Records provided Block Start

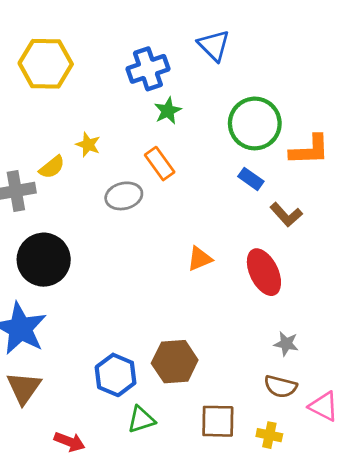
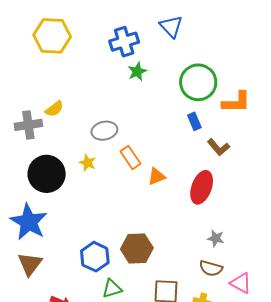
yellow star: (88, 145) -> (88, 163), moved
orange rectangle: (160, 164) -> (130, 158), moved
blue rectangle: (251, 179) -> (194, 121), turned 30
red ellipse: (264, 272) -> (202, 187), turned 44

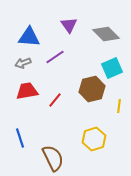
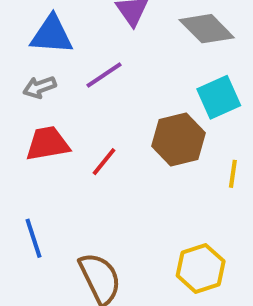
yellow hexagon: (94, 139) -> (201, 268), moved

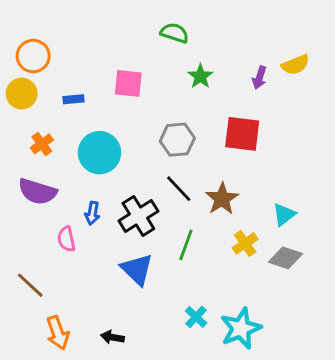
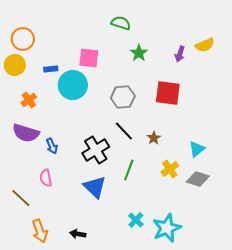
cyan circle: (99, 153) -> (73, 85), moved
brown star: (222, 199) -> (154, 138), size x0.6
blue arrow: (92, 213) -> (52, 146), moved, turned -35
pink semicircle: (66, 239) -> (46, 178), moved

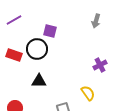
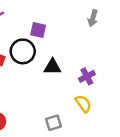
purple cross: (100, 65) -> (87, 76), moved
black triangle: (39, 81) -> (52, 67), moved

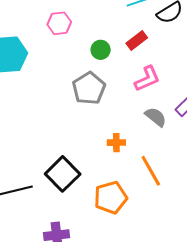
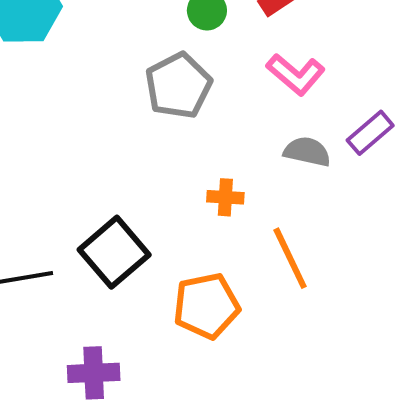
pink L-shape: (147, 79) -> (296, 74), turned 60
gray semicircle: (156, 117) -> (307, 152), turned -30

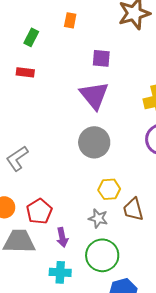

Records provided Block End
Records provided Block Start

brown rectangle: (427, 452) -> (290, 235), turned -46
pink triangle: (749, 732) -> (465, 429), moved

Records provided Block End

- [What is needed]: Within the listing above, print exactly the stretch beginning at the line that contains "blue rectangle: (251, 179)" and finishing at the line that contains "brown star: (222, 199)", ends kept, pictures left out, and nothing more.

- [Task response]:
blue rectangle: (251, 179) -> (194, 121), turned 30
red ellipse: (264, 272) -> (202, 187), turned 44

yellow hexagon: (94, 139) -> (201, 268), moved

cyan circle: (99, 153) -> (73, 85), moved
brown star: (222, 199) -> (154, 138), size x0.6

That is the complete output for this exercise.